Task statement →
A full, exact copy of the records below is the required answer.

----------------------------------------

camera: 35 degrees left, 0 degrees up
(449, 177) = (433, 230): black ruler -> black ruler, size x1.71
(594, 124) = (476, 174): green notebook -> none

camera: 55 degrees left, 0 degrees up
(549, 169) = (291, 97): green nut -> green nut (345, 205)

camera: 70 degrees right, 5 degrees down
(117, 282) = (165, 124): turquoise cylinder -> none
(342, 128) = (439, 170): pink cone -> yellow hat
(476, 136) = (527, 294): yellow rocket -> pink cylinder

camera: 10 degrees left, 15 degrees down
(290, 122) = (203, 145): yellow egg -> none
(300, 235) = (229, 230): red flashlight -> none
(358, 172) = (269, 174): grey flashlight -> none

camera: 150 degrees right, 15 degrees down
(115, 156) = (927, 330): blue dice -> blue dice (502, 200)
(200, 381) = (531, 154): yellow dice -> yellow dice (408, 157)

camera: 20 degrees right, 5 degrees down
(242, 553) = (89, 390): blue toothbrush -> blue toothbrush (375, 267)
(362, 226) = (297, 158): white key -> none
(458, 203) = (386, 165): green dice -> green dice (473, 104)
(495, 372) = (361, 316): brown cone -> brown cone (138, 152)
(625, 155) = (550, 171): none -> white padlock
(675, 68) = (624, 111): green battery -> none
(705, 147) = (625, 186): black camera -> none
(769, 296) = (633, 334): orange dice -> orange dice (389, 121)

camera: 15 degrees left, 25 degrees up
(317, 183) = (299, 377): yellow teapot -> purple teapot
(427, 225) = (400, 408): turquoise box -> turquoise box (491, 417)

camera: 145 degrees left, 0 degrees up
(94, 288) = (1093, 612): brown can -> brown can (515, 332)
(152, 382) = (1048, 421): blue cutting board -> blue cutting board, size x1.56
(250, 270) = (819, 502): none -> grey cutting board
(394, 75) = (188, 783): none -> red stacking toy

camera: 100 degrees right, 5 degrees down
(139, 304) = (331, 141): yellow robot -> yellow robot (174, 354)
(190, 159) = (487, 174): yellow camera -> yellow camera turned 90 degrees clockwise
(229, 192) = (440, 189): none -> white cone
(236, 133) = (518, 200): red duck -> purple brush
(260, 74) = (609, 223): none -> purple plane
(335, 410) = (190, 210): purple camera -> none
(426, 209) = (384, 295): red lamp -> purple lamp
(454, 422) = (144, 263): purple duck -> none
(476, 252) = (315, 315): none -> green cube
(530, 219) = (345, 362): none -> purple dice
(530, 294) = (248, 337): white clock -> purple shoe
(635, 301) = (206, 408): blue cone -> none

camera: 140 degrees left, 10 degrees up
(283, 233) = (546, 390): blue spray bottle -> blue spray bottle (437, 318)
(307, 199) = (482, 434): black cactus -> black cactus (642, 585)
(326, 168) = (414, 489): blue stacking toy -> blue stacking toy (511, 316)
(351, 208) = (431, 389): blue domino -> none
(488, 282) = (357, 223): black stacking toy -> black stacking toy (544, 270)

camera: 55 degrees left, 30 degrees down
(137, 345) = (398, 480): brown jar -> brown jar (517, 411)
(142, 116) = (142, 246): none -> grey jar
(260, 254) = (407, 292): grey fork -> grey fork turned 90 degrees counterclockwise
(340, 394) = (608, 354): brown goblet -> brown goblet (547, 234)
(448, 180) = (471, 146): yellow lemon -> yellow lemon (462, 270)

----------------------------------------

Response below →
camera: 35 degrees left, 0 degrees up
(449, 177) = (433, 230): black ruler -> black ruler, size x1.71
(594, 124) = (476, 174): green notebook -> none

camera: 55 degrees left, 0 degrees up
(549, 169) = (291, 97): green nut -> green nut (345, 205)

camera: 70 degrees right, 5 degrees down
(117, 282) = (165, 124): turquoise cylinder -> none
(342, 128) = (439, 170): pink cone -> yellow hat
(476, 136) = (527, 294): yellow rocket -> pink cylinder

camera: 10 degrees left, 15 degrees down
(290, 122) = (203, 145): yellow egg -> none
(300, 235) = (229, 230): red flashlight -> none
(358, 172) = (269, 174): grey flashlight -> none

camera: 150 degrees right, 15 degrees down
(115, 156) = (927, 330): blue dice -> blue dice (502, 200)
(200, 381) = (531, 154): yellow dice -> yellow dice (408, 157)

camera: 20 degrees right, 5 degrees down
(242, 553) = (89, 390): blue toothbrush -> blue toothbrush (375, 267)
(362, 226) = (297, 158): white key -> none
(458, 203) = (386, 165): green dice -> green dice (473, 104)
(495, 372) = (361, 316): brown cone -> brown cone (138, 152)
(625, 155) = (550, 171): none -> white padlock
(675, 68) = (624, 111): green battery -> none
(705, 147) = (625, 186): black camera -> none
(769, 296) = (633, 334): orange dice -> orange dice (389, 121)

camera: 15 degrees left, 25 degrees up
(317, 183) = (299, 377): yellow teapot -> purple teapot
(427, 225) = (400, 408): turquoise box -> turquoise box (491, 417)

camera: 145 degrees left, 0 degrees up
(94, 288) = (1093, 612): brown can -> brown can (515, 332)
(152, 382) = (1048, 421): blue cutting board -> blue cutting board, size x1.56
(250, 270) = (819, 502): none -> grey cutting board
(394, 75) = (188, 783): none -> red stacking toy

camera: 100 degrees right, 5 degrees down
(139, 304) = (331, 141): yellow robot -> yellow robot (174, 354)
(190, 159) = (487, 174): yellow camera -> yellow camera turned 90 degrees clockwise
(229, 192) = (440, 189): none -> white cone
(236, 133) = (518, 200): red duck -> purple brush
(260, 74) = (609, 223): none -> purple plane
(335, 410) = (190, 210): purple camera -> none
(426, 209) = (384, 295): red lamp -> purple lamp
(454, 422) = (144, 263): purple duck -> none
(476, 252) = (315, 315): none -> green cube
(530, 219) = (345, 362): none -> purple dice
(530, 294) = (248, 337): white clock -> purple shoe
(635, 301) = (206, 408): blue cone -> none

camera: 140 degrees left, 10 degrees up
(283, 233) = (546, 390): blue spray bottle -> blue spray bottle (437, 318)
(307, 199) = (482, 434): black cactus -> black cactus (642, 585)
(326, 168) = (414, 489): blue stacking toy -> blue stacking toy (511, 316)
(351, 208) = (431, 389): blue domino -> none
(488, 282) = (357, 223): black stacking toy -> black stacking toy (544, 270)

camera: 55 degrees left, 30 degrees down
(137, 345) = (398, 480): brown jar -> brown jar (517, 411)
(142, 116) = (142, 246): none -> grey jar
(260, 254) = (407, 292): grey fork -> grey fork turned 90 degrees counterclockwise
(340, 394) = (608, 354): brown goblet -> brown goblet (547, 234)
(448, 180) = (471, 146): yellow lemon -> yellow lemon (462, 270)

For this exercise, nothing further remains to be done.